--- DATASET RECORDS ---

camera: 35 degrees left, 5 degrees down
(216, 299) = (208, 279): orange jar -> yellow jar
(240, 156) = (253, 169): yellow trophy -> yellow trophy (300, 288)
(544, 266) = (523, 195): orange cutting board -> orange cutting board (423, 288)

---
--- DATASET RECORDS ---

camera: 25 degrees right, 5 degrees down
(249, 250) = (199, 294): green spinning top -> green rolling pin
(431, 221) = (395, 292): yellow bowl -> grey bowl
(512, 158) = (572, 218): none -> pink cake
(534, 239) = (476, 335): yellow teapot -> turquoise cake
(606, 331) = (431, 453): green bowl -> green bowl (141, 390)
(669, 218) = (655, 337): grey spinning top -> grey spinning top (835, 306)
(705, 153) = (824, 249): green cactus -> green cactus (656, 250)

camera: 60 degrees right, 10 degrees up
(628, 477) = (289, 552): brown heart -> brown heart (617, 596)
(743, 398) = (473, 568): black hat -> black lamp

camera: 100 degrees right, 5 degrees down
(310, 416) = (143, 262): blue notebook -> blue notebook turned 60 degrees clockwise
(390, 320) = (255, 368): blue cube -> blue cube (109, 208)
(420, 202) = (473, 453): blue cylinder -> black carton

---
--- DATASET RECORDS ---

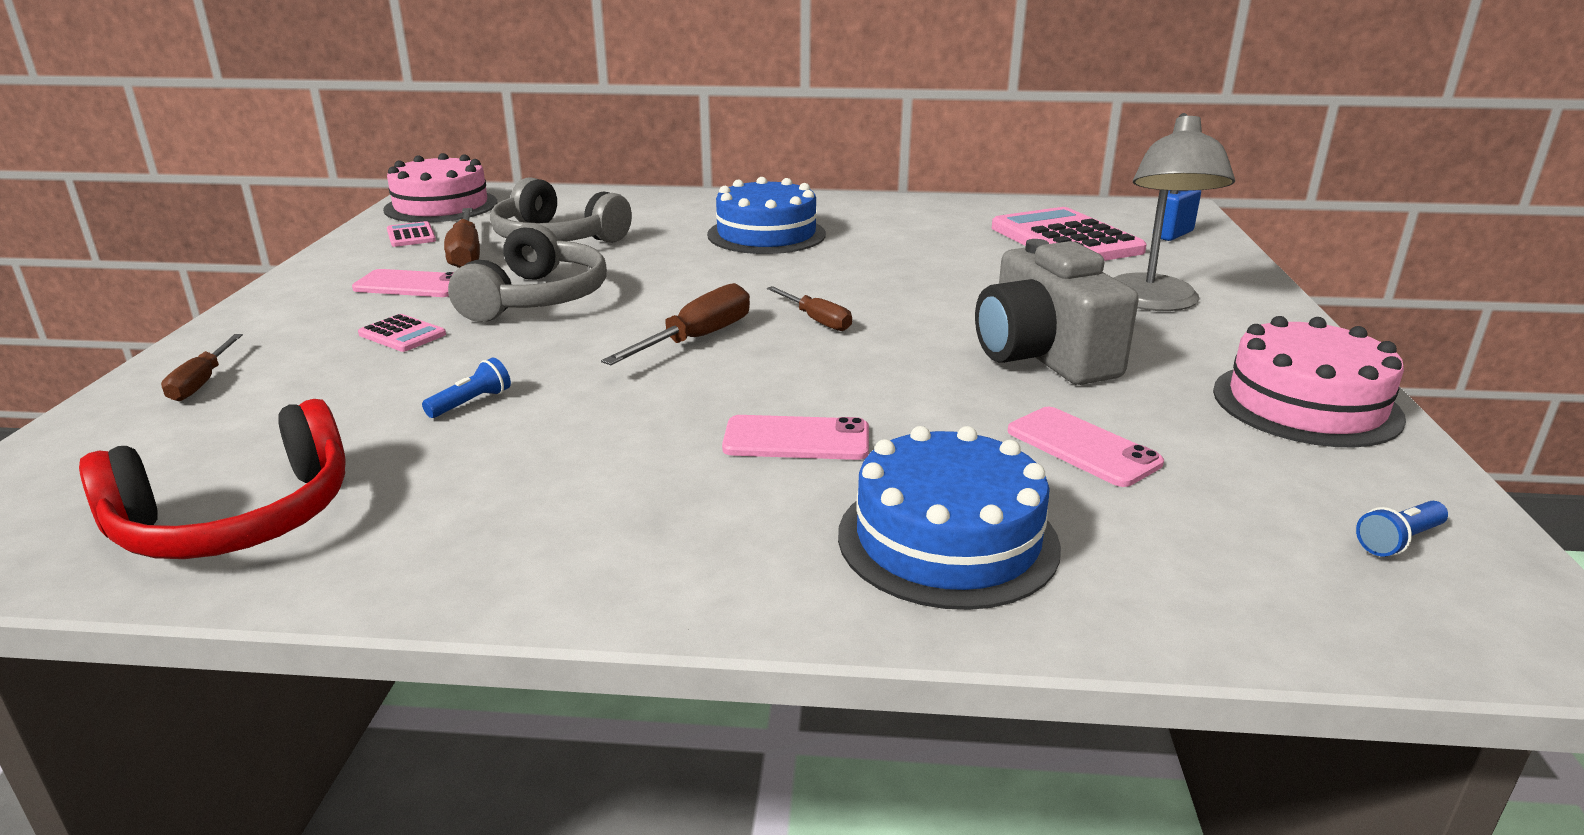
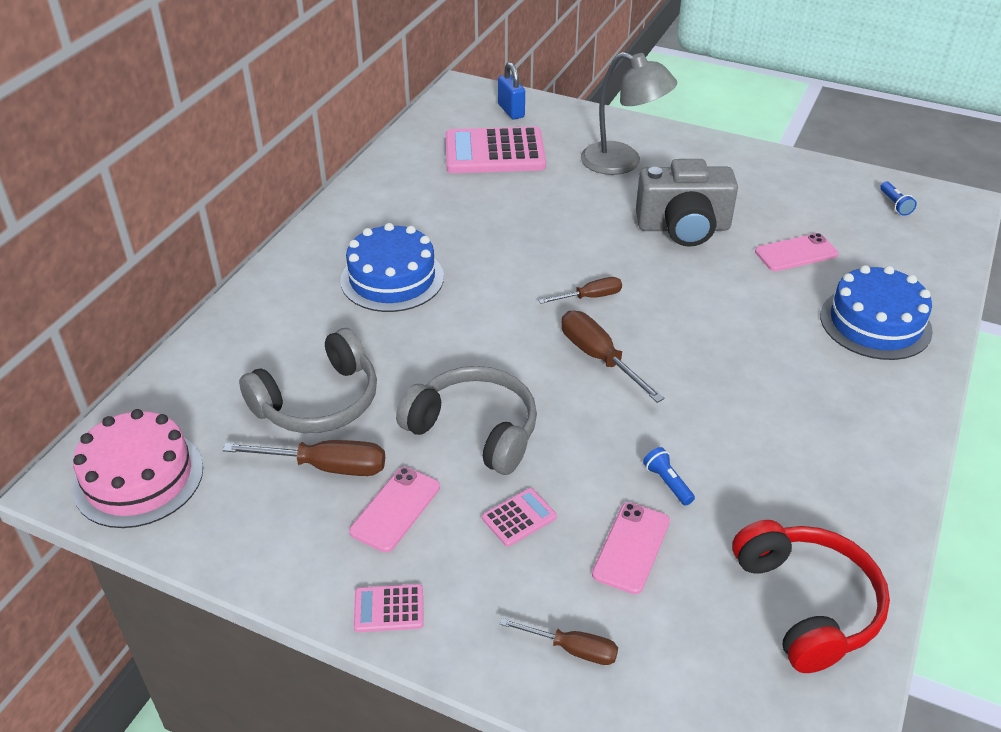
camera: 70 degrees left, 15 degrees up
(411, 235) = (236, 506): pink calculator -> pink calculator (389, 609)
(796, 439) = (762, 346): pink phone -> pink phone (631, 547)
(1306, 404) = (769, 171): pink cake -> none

---

→ **WHAT TO PRODUCE**
Go through the listing above and write out exactly the lines starting with the one holding "camera: 35 degrees left, 5 degrees down" and running through the one holding "(544, 266) = (523, 195): orange", ends included, and no others.

→ **OUTPUT FOR THIS TASK**
camera: 35 degrees left, 5 degrees down
(216, 299) = (208, 279): orange jar -> yellow jar
(240, 156) = (253, 169): yellow trophy -> yellow trophy (300, 288)
(544, 266) = (523, 195): orange cutting board -> orange cutting board (423, 288)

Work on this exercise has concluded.